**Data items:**
* * * *

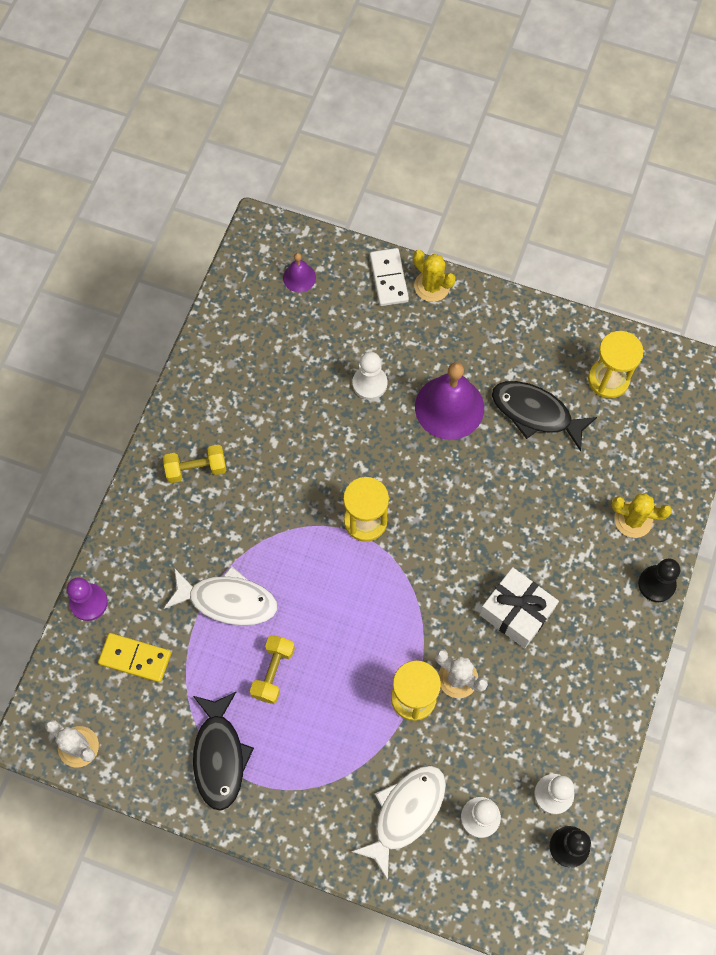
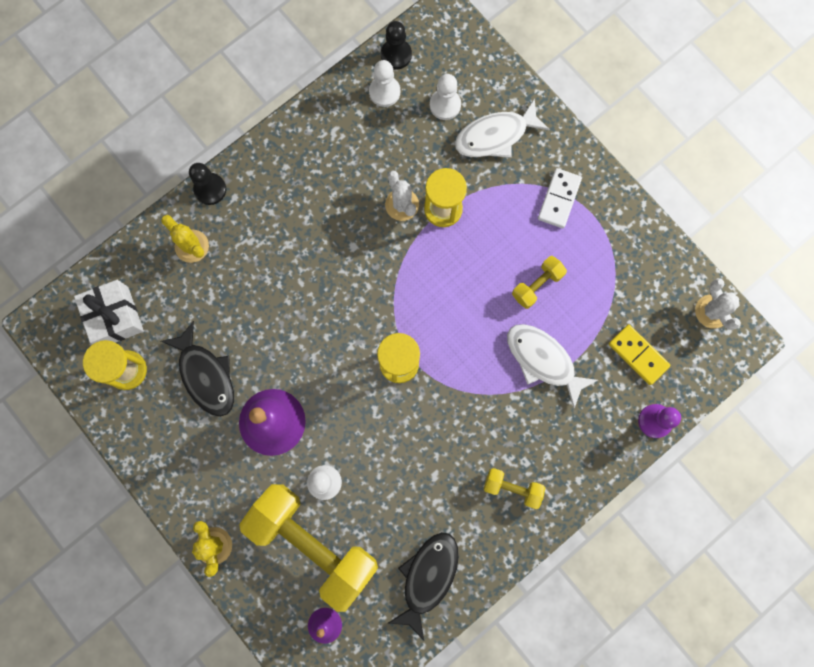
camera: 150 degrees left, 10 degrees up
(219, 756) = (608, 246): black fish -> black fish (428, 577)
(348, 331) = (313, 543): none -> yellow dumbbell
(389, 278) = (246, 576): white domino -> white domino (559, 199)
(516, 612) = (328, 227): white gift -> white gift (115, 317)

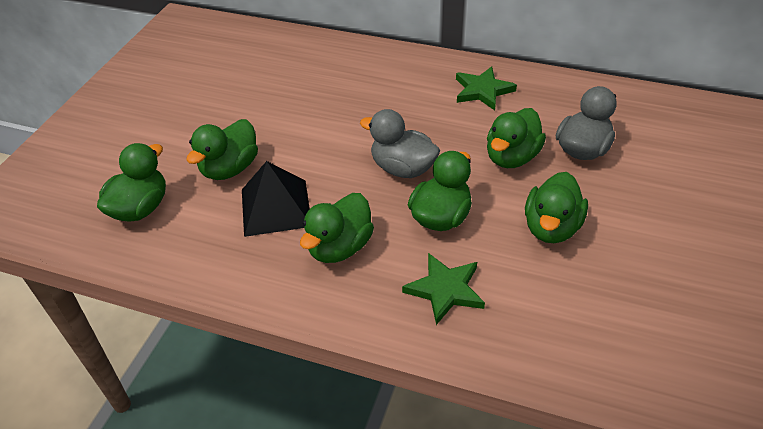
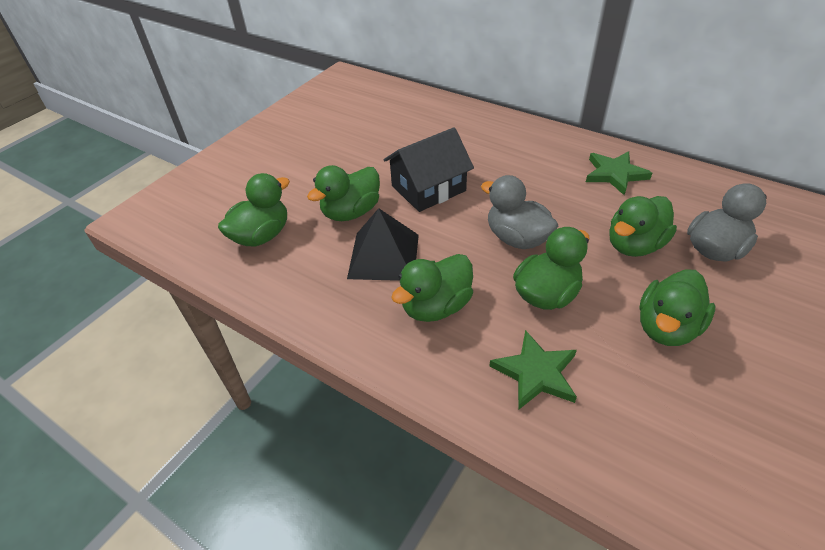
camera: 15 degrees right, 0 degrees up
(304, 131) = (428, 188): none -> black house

* * * *

**ASSIGNED TASK:**
Send back the entries above exactly. Skip the images.

**OUTPUT FOR THIS EXERCISE:**
camera: 150 degrees left, 10 degrees up
(219, 756) = (608, 246): black fish -> black fish (428, 577)
(348, 331) = (313, 543): none -> yellow dumbbell
(389, 278) = (246, 576): white domino -> white domino (559, 199)
(516, 612) = (328, 227): white gift -> white gift (115, 317)

camera: 15 degrees right, 0 degrees up
(304, 131) = (428, 188): none -> black house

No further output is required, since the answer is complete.